▶ _Items listed in a dataset_:
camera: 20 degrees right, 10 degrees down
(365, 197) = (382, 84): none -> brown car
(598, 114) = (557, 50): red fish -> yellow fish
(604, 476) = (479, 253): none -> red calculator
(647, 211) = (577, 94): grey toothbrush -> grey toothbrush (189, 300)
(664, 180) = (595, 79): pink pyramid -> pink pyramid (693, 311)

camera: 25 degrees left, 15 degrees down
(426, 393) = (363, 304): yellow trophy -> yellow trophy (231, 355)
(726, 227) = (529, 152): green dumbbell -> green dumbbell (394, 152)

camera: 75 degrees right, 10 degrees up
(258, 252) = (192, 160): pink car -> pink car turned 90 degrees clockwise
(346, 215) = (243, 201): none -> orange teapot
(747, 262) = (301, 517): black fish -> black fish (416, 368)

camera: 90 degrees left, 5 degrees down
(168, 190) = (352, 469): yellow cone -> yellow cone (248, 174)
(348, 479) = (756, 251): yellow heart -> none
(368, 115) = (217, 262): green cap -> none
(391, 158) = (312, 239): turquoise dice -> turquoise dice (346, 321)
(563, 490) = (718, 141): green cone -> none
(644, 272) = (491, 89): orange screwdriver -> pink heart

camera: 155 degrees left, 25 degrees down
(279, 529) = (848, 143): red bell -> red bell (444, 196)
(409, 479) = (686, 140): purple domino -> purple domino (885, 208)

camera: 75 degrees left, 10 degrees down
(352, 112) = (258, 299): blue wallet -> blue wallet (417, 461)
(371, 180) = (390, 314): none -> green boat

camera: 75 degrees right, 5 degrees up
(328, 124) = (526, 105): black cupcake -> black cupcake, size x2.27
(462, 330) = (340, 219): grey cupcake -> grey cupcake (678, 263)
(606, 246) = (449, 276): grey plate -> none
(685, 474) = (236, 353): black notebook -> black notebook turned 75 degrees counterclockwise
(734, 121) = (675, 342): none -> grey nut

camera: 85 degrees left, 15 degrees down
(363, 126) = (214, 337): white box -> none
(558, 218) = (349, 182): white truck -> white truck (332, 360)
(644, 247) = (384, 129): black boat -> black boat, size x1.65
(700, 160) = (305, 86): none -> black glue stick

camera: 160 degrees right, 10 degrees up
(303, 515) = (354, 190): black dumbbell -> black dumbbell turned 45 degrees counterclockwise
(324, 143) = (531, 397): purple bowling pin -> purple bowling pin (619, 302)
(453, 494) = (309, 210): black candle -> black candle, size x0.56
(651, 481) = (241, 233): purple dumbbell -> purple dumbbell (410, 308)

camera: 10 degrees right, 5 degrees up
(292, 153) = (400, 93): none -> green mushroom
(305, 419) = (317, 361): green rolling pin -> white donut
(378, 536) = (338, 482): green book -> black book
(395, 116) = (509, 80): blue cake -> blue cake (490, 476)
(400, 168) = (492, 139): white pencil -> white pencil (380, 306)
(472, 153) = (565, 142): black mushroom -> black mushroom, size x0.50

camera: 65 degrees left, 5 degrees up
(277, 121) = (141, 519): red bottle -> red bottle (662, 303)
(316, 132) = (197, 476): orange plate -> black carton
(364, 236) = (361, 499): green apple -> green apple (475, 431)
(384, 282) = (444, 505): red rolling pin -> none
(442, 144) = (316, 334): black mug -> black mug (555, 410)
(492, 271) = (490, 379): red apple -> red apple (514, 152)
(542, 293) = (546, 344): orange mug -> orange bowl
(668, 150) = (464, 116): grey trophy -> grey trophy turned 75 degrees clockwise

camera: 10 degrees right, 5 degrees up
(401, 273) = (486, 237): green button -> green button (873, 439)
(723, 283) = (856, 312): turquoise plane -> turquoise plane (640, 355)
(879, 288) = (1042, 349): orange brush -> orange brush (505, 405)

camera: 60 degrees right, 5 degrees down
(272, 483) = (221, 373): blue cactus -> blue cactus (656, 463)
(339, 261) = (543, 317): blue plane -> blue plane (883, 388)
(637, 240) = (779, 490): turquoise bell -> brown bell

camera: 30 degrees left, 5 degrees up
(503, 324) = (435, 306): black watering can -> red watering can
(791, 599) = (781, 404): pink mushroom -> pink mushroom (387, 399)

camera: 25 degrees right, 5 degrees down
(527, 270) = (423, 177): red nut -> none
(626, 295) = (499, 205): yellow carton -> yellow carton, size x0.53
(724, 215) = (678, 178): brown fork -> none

▶ _Exercise requirements_:
Set down, from the entries above, exactly the lines from the one with "(364, 236) = (361, 499): green" up to and including the one with "(668, 150) = (464, 116): grey", and no other lines.

▶ _Result_:
(364, 236) = (361, 499): green apple -> green apple (475, 431)
(384, 282) = (444, 505): red rolling pin -> none
(442, 144) = (316, 334): black mug -> black mug (555, 410)
(492, 271) = (490, 379): red apple -> red apple (514, 152)
(542, 293) = (546, 344): orange mug -> orange bowl
(668, 150) = (464, 116): grey trophy -> grey trophy turned 75 degrees clockwise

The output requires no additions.